» **Available records**
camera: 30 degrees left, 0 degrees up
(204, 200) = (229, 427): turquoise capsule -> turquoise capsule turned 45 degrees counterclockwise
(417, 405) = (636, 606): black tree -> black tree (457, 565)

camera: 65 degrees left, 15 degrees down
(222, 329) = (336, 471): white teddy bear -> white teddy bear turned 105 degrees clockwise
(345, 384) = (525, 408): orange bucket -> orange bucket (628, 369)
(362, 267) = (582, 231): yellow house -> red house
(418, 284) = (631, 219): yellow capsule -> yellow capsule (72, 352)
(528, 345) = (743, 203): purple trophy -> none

» **About this exercise**
Sift the material for lines with the string "turned". Copy each one found.

» **Answer below**
(204, 200) = (229, 427): turquoise capsule -> turquoise capsule turned 45 degrees counterclockwise
(222, 329) = (336, 471): white teddy bear -> white teddy bear turned 105 degrees clockwise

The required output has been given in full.